TASK GOAL
Your copy should match the entries exactly, with no images carried over.
=== RECORDS PROVIDED ===
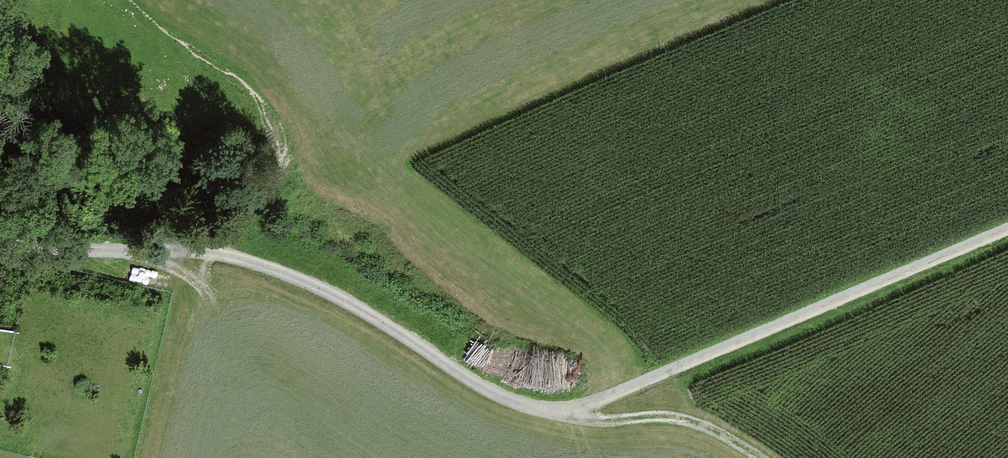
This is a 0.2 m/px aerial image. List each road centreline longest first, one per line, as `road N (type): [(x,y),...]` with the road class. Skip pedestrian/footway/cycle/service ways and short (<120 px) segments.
road 1 (unclassified): [(0,241),(232,255),(375,319),(482,385),(570,416),(1007,231)]
road 2 (track): [(757,457),(691,422),(570,416)]
road 3 (track): [(232,255),(292,162),(283,133)]

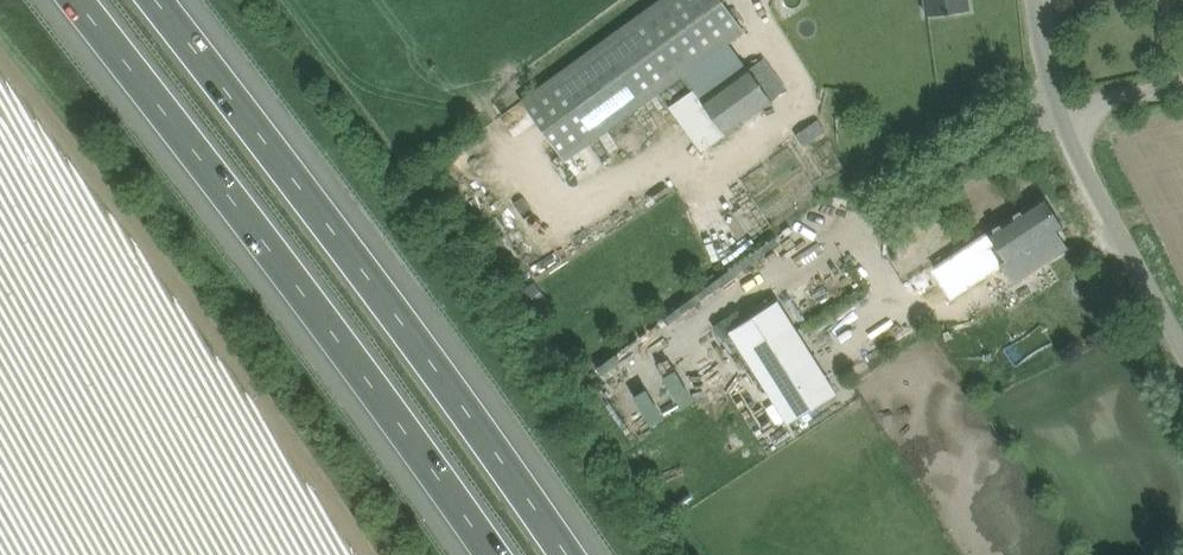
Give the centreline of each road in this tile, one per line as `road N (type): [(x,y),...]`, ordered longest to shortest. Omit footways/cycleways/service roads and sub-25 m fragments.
road 1 (motorway): [(74,0),(407,430),(489,554)]
road 2 (motorway): [(562,554),(438,372),(154,0)]
road 3 (unclassified): [(1182,349),(1055,115),(1037,0)]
===
FINISHED EXERCISE
This is a 0.2 m/px aerial image. List each road centreline longest first, one per line, as `road N (type): [(x,y),...]` with the road class. Skip pedestrian/footway/cycle/service ways and short (<120 px) segments.
road 1 (unclassified): [(0,241),(232,255),(375,319),(482,385),(570,416),(1007,231)]
road 2 (track): [(757,457),(691,422),(570,416)]
road 3 (track): [(232,255),(292,162),(283,133)]

Give the centreline of each road in this tile, one per line as `road N (type): [(x,y),...]`, ordered longest to shortest. Omit footways/cycleways/service roads and sub-25 m fragments.
road 1 (motorway): [(74,0),(407,430),(489,554)]
road 2 (motorway): [(562,554),(438,372),(154,0)]
road 3 (unclassified): [(1182,349),(1055,115),(1037,0)]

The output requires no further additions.